RECORD EXTRACTS Start Marker
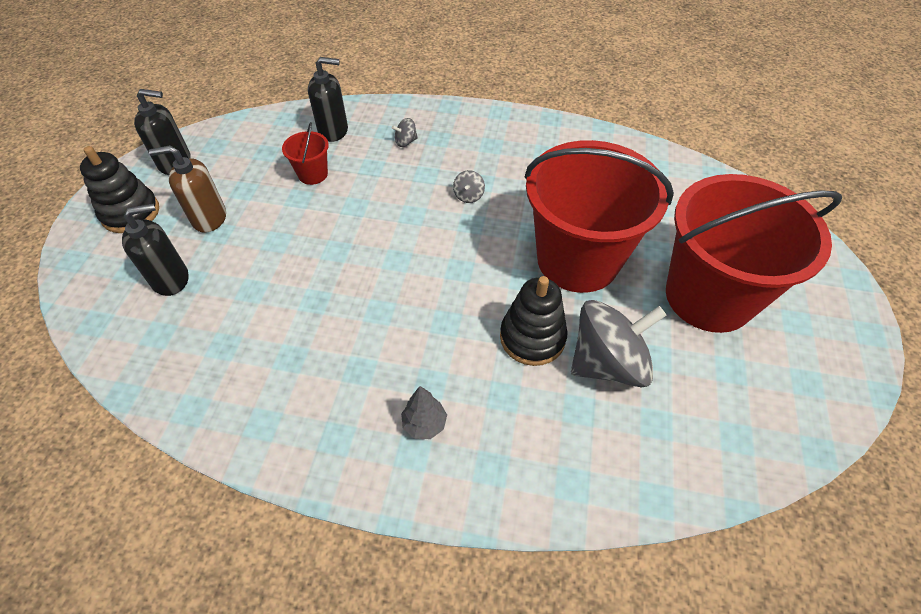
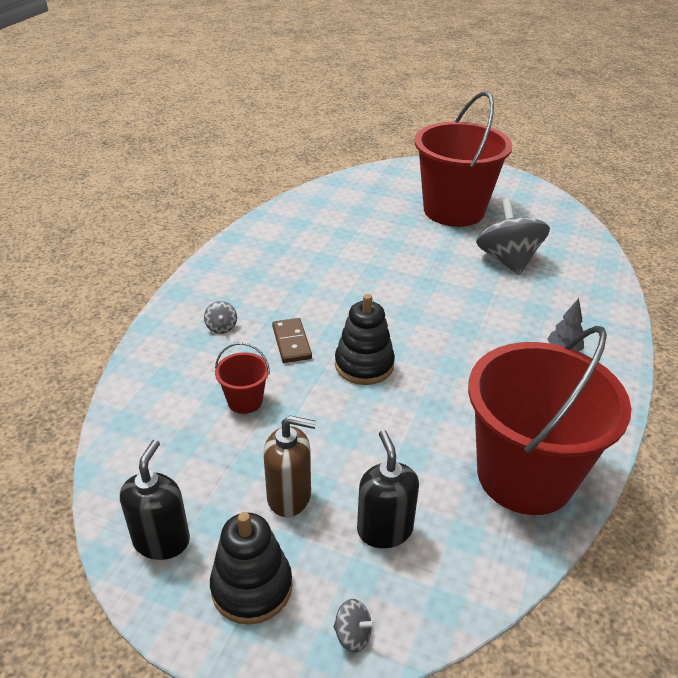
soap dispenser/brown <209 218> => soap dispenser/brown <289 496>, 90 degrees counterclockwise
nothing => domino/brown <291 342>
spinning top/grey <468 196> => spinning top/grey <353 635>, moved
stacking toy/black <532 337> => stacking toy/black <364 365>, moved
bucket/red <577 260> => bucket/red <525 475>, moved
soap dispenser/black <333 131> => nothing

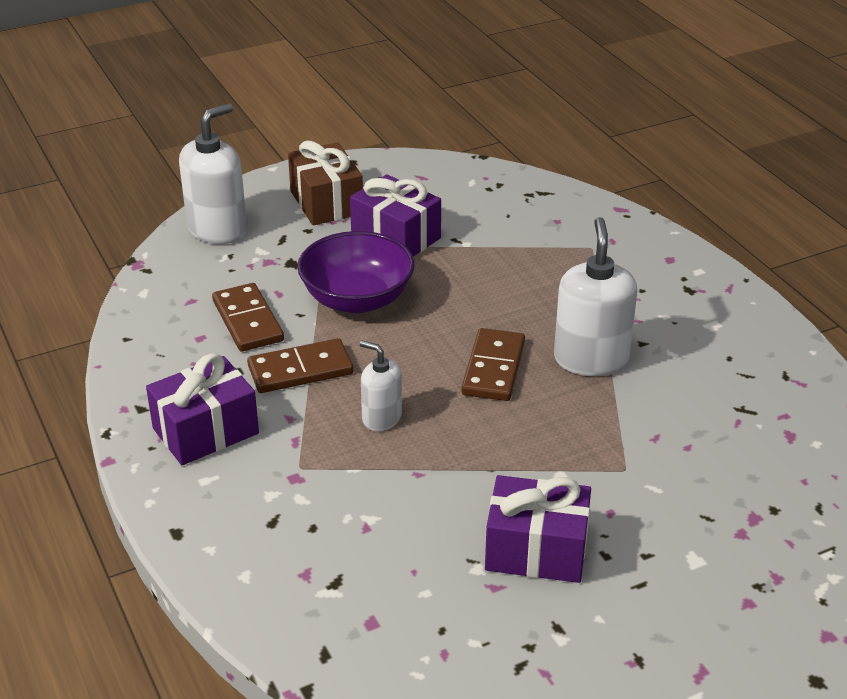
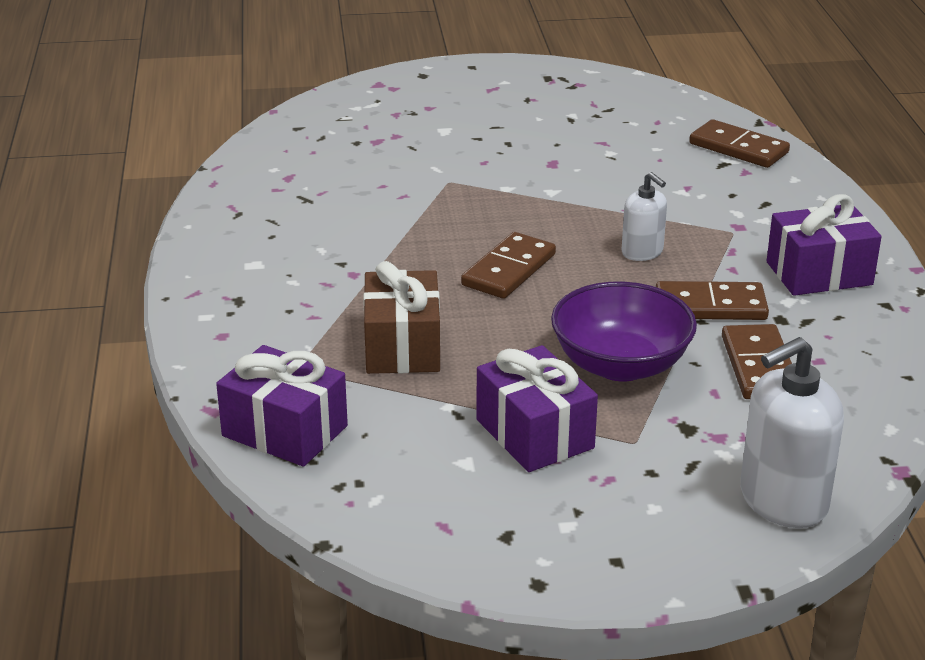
gift/purple <536 550> => gift/purple <284 431>, moved
gift/brown <326 203> => gift/brown <402 346>, moved
nothing => domino/brown <738 148>
soap dispenser/white <591 359> => nothing

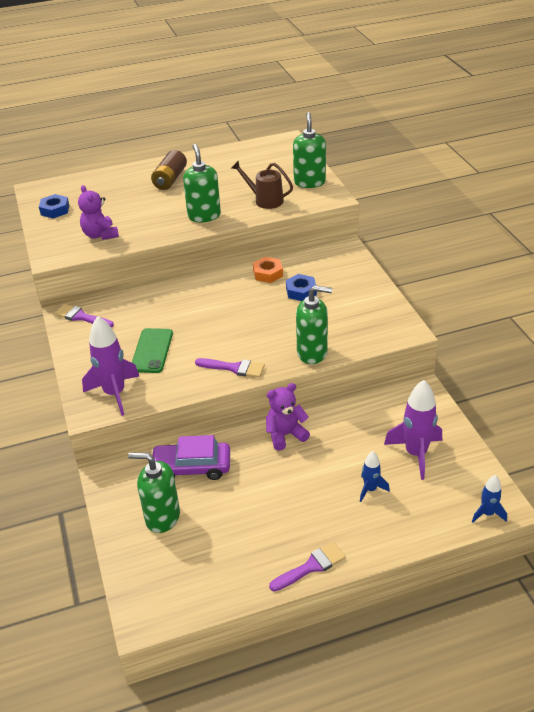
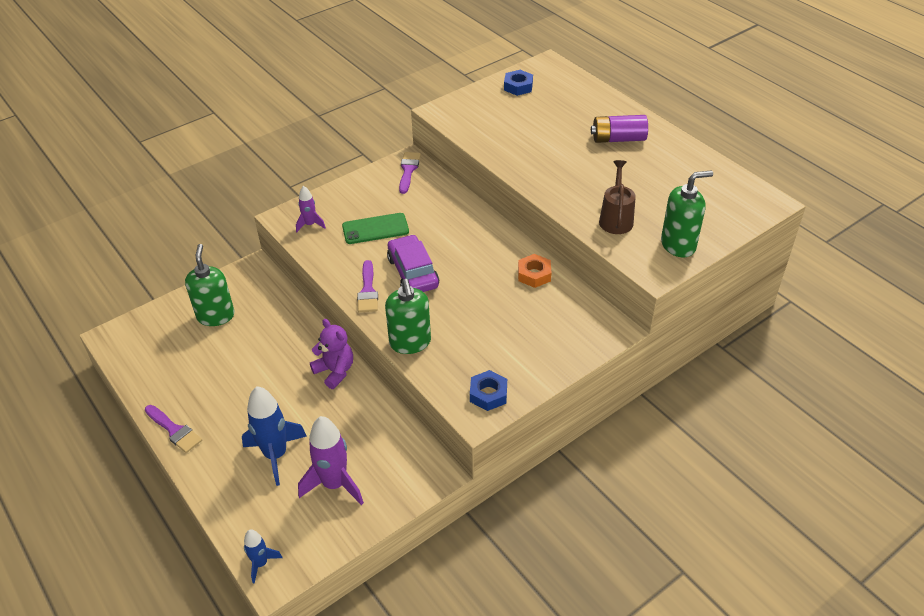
rocket/blue <370 489> => rocket/blue <275 455>, x1.85
rocket/purple <115 393> => rocket/purple <310 225>, x0.54
car/purple <192 467> => car/purple <413 272>, moved
nut/blue <301 291> => nut/blue <488 394>, moved
battery/brown <170 179> => battery/purple <618 139>
teddy bear/purple <100 235> => nothing
soap dispenser/green <204 216> => nothing

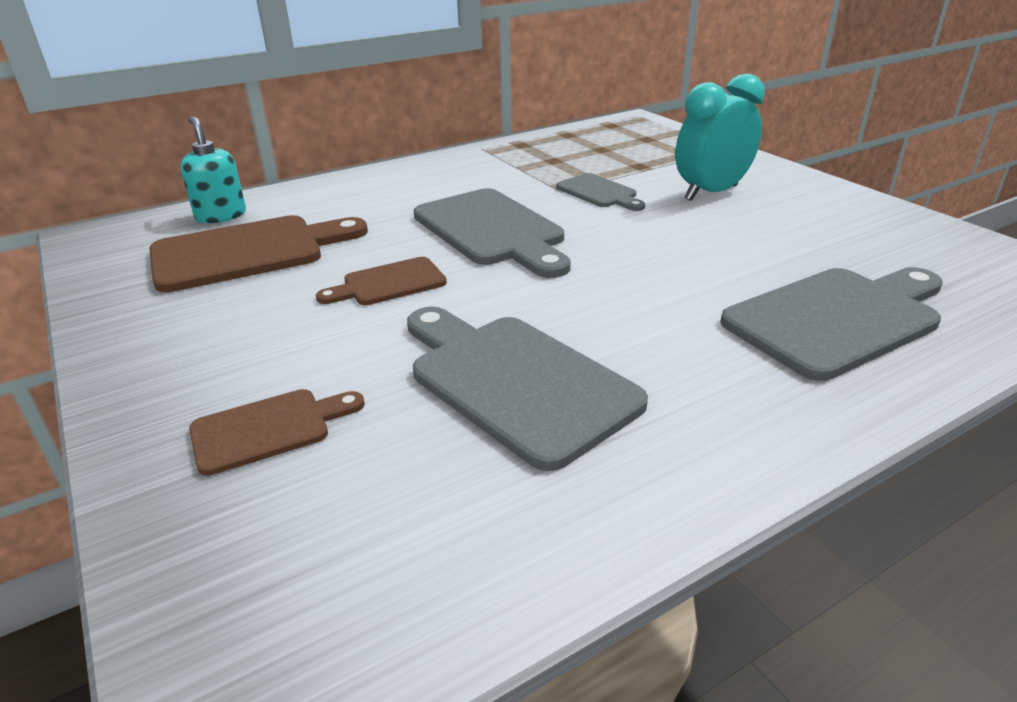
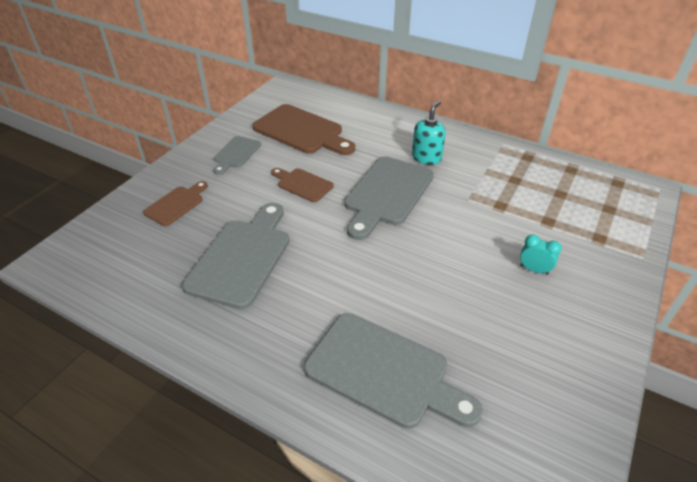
cutting board/brown <268 429> => cutting board/brown <176 204>, 90 degrees counterclockwise
cutting board/grey <599 192> => cutting board/grey <236 154>, moved
soap dispenser/turquoise <221 215> => soap dispenser/turquoise <426 158>, moved
clock/turquoise <711 193> => clock/turquoise <534 269>, x0.48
RECORD EXTRACTS End Marker
> WHAT IS NEEDED: Line count for "blue": count the lines in the records above that hold this word, and give only the number.

> SOLUTION TO THIS TASK: 2